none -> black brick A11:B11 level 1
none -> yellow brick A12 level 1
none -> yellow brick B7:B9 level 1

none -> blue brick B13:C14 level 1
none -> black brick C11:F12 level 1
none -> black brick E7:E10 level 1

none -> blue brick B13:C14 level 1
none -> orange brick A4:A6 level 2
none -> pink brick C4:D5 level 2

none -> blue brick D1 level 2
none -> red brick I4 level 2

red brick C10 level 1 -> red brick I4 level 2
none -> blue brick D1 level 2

# # #

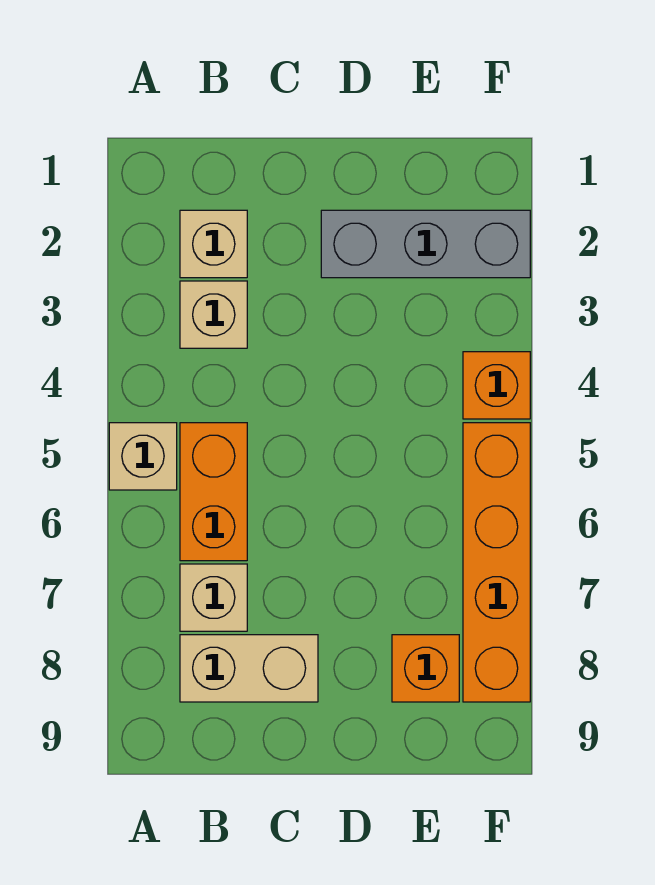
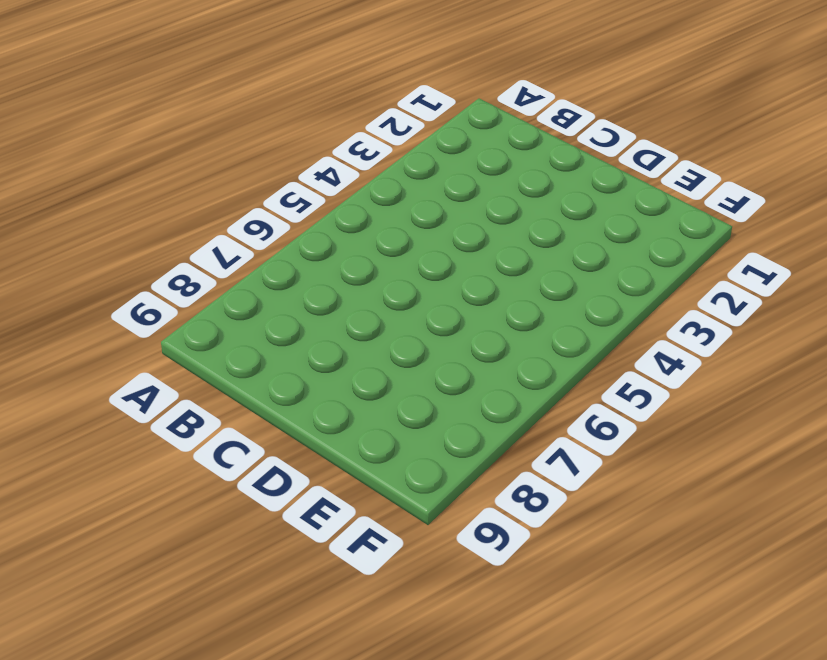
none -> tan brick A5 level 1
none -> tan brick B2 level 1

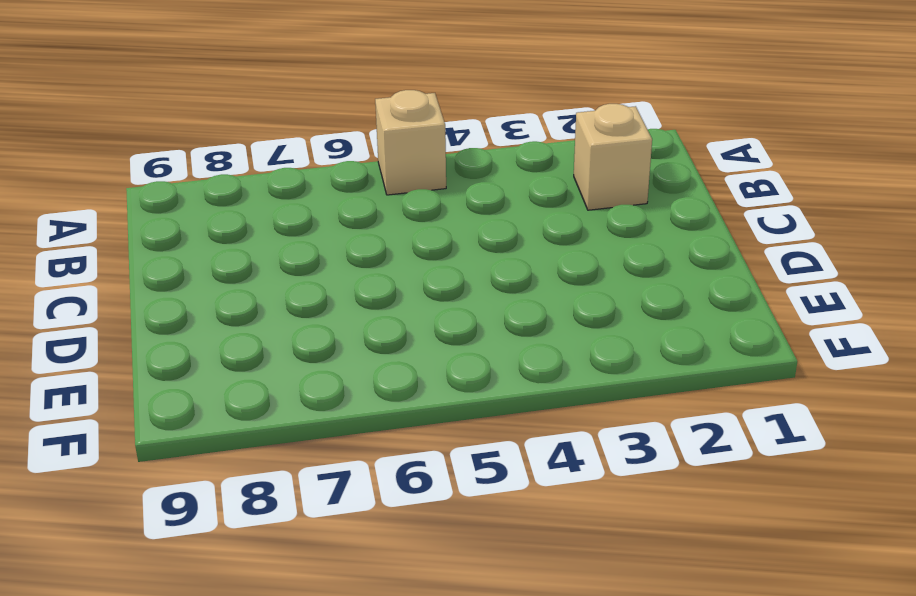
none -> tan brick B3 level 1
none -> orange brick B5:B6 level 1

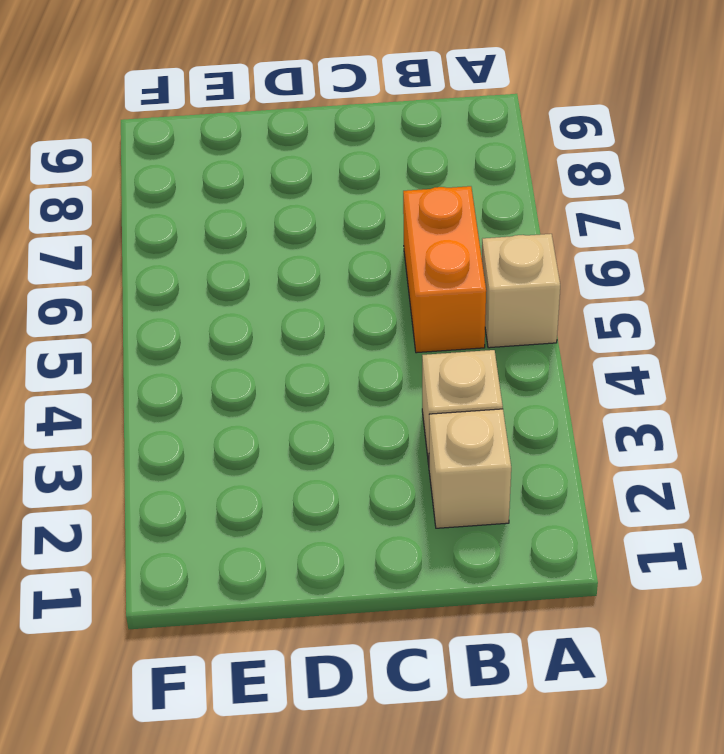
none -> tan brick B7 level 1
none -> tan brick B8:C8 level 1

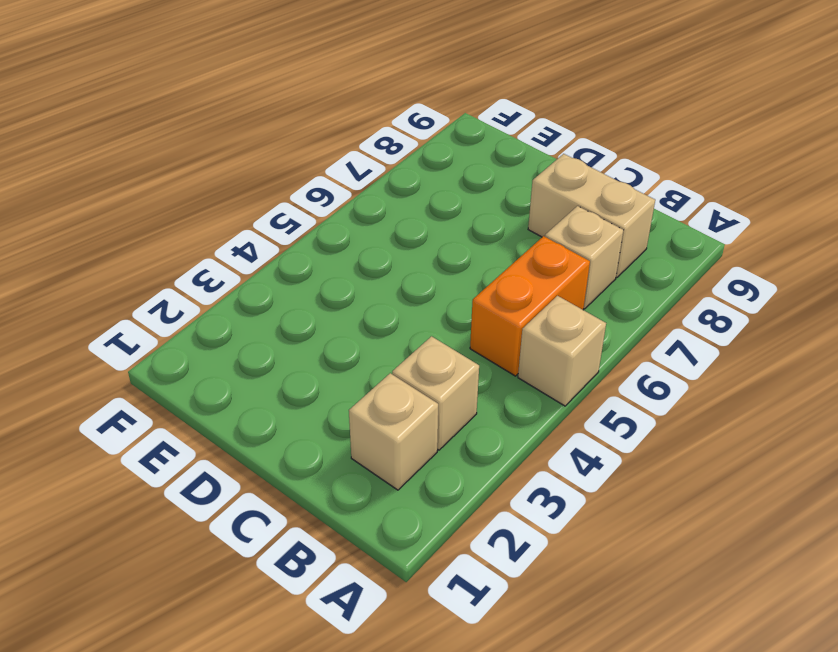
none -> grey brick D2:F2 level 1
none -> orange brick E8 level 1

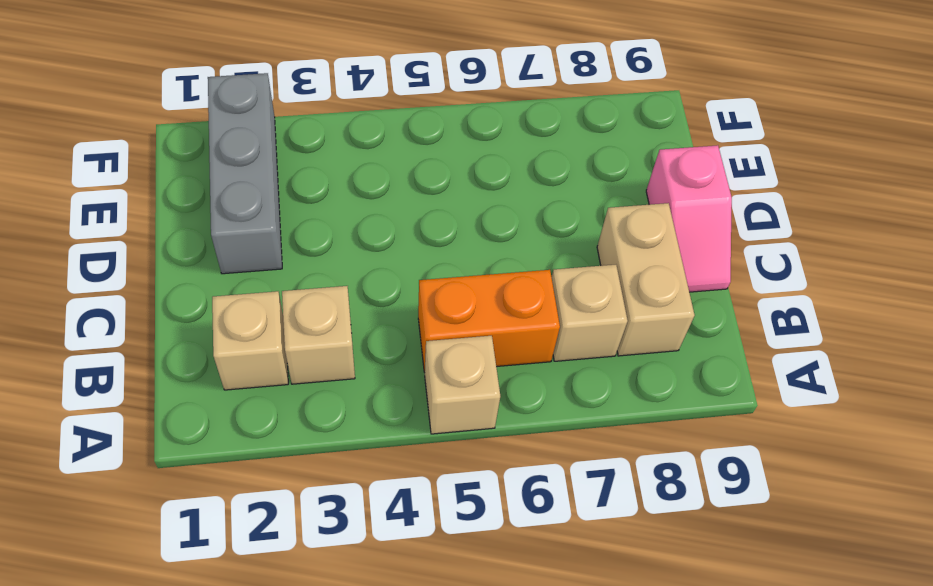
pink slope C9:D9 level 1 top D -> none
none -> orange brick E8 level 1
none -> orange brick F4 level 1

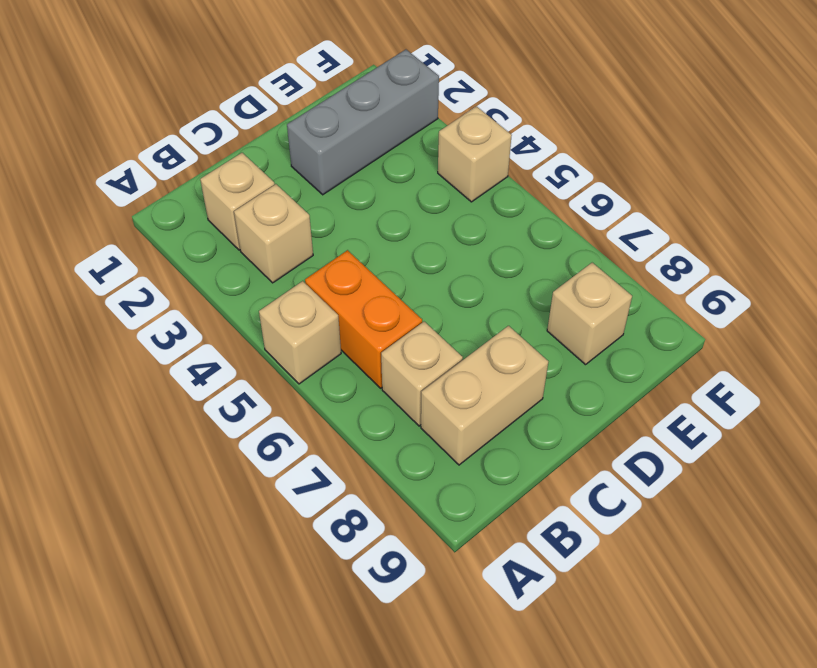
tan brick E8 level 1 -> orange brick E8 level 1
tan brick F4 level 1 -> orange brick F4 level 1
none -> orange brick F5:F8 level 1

# # #

## Exercise requirements
How many of the lines above include the string "orange"? Give only the number.

## Solution to this problem
8